THE PROBLEM: Report how many lines of the records contain the string "door", matching case exactly, and give only that number.

INPUT RECORDS:

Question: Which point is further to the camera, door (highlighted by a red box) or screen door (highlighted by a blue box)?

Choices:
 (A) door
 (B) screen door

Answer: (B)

TASK RESULT: 3